- _ACTIVITY_: Output the entries below unchanged, except for the pictures.

- _PROVIDED ENTRIES_:
▽
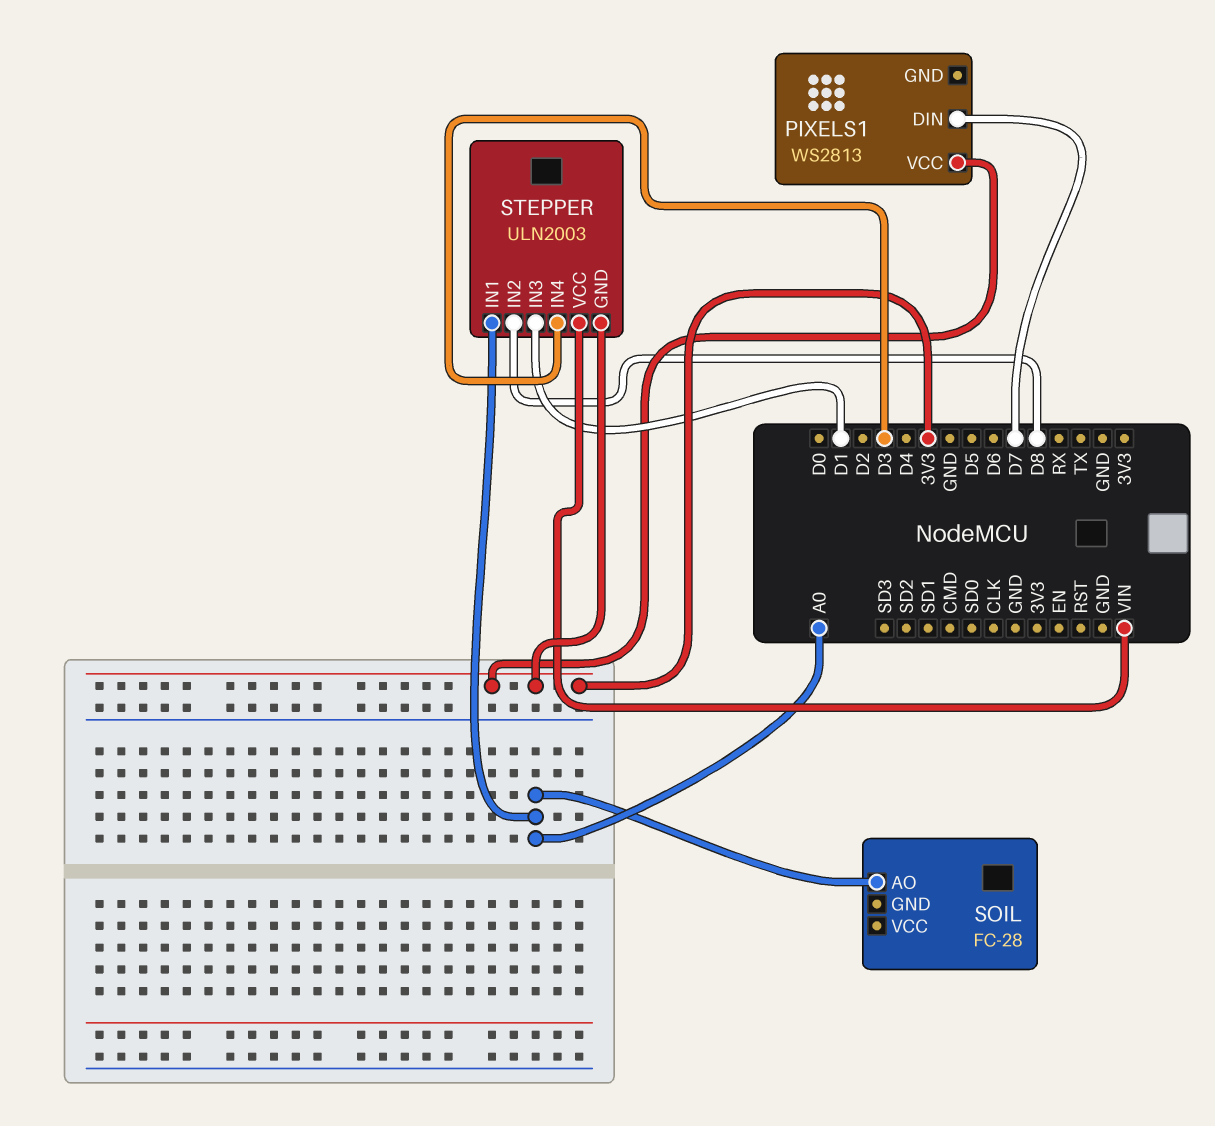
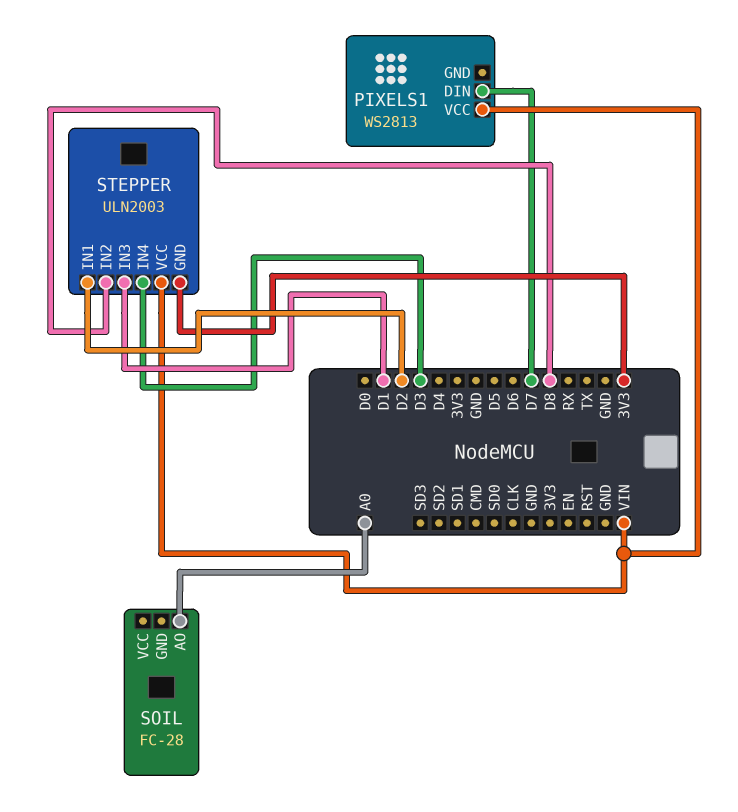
PIXELS1 pin VCC: 3V3 -> VIN
STEPPER pin IN1: A0 -> D2

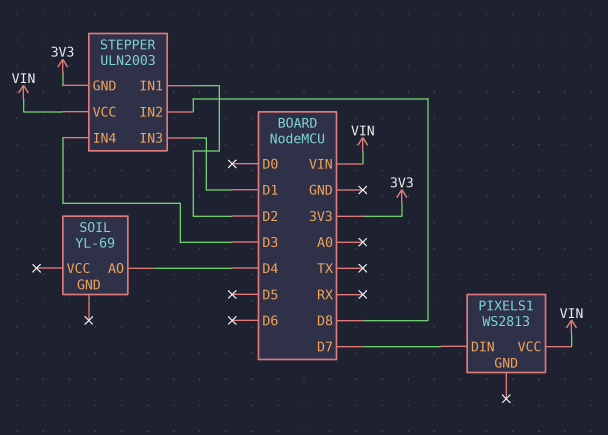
SOIL: FC-28 -> YL-69
SOIL pin AO: A0 -> D4

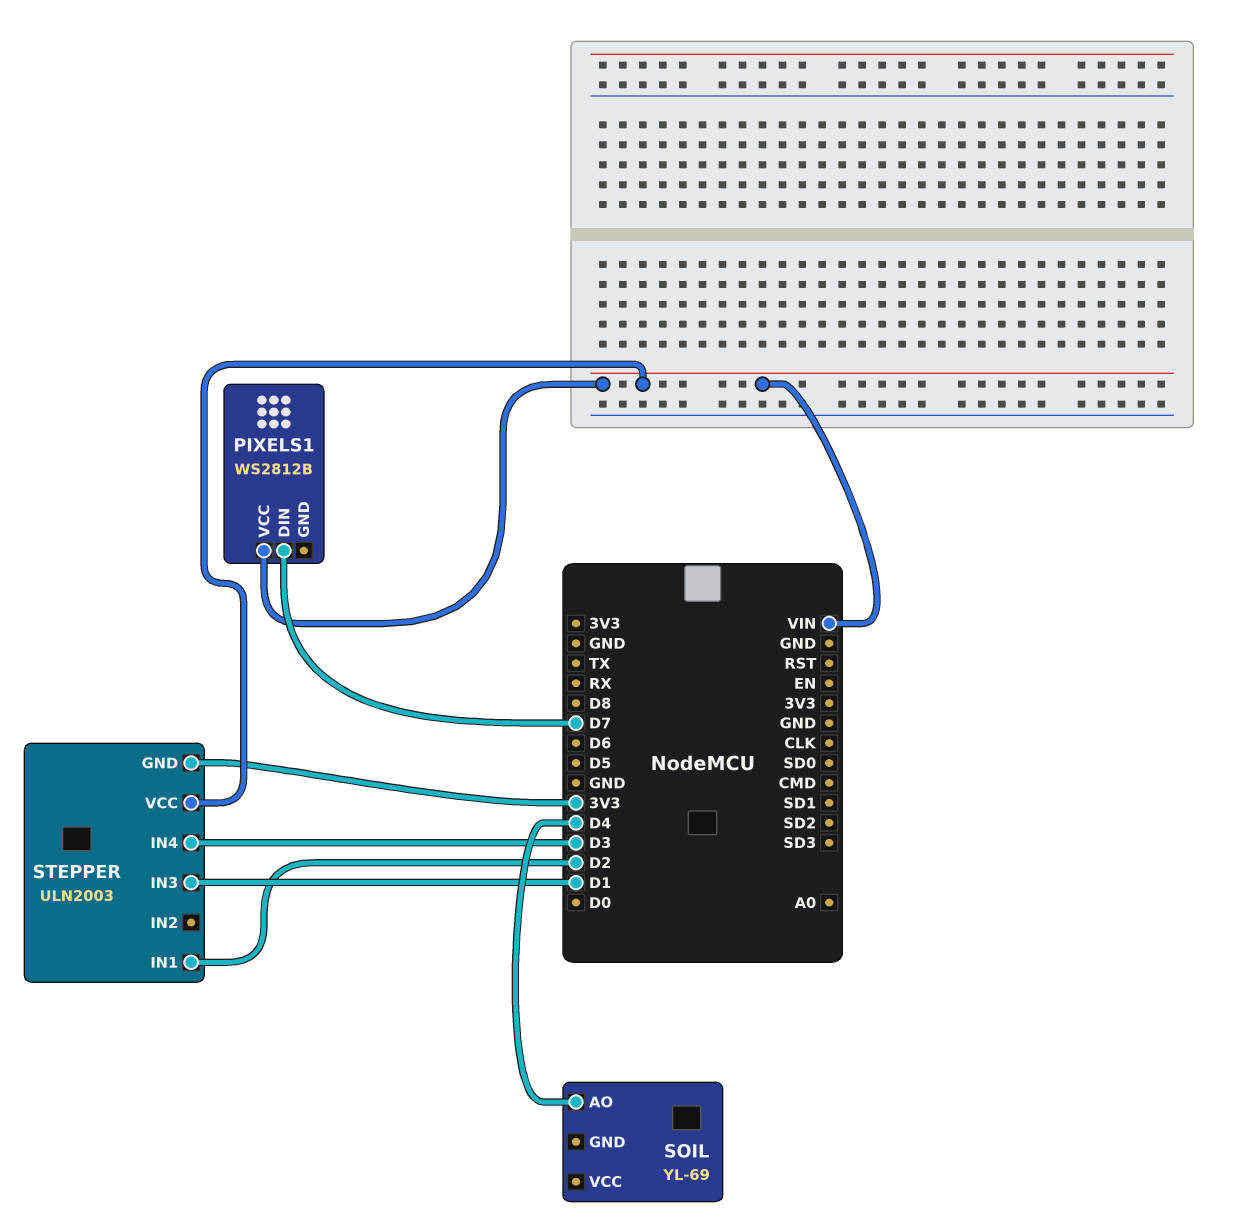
PIXELS1: WS2813 -> WS2812B
STEPPER pin IN2: D8 -> none

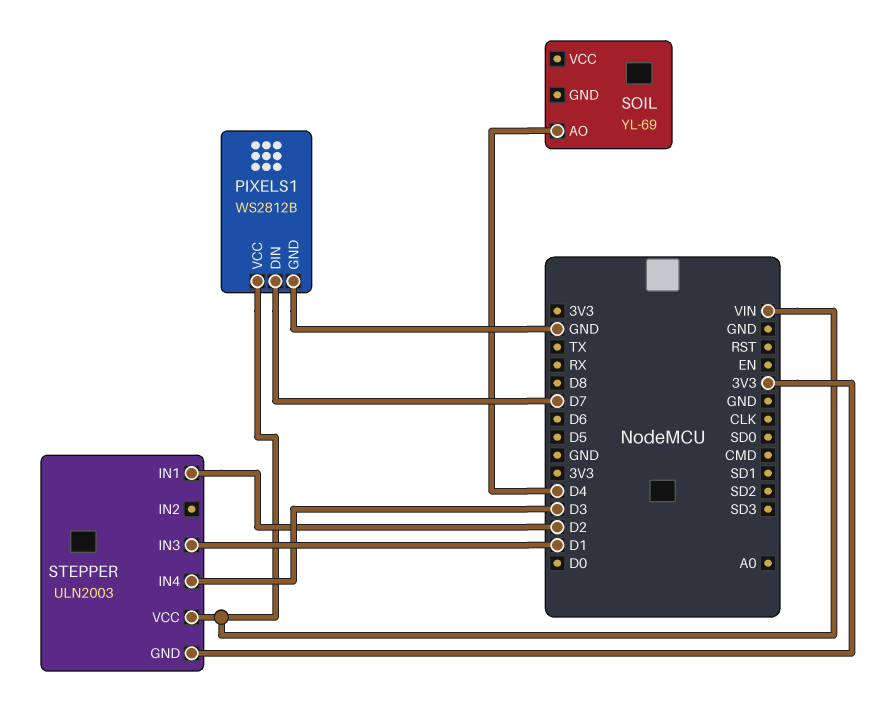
PIXELS1 pin GND: none -> GND

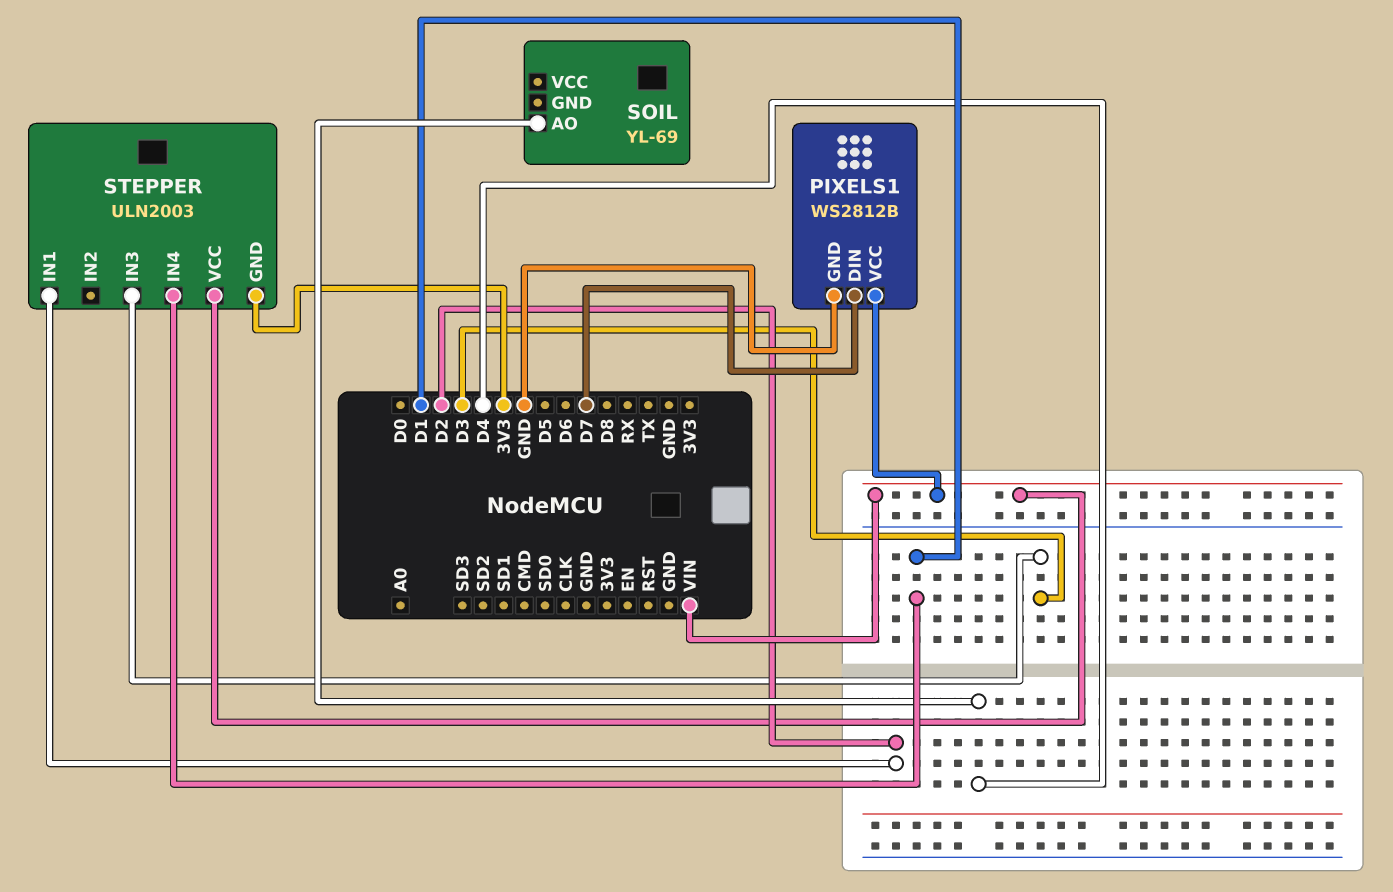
STEPPER pin IN3: D1 -> D3
STEPPER pin IN4: D3 -> D1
△
- _ANSWER SECTION_:
PIXELS1 pin VCC: 3V3 -> VIN
STEPPER pin IN1: A0 -> D2

SOIL: FC-28 -> YL-69
SOIL pin AO: A0 -> D4

PIXELS1: WS2813 -> WS2812B
STEPPER pin IN2: D8 -> none

PIXELS1 pin GND: none -> GND

STEPPER pin IN3: D1 -> D3
STEPPER pin IN4: D3 -> D1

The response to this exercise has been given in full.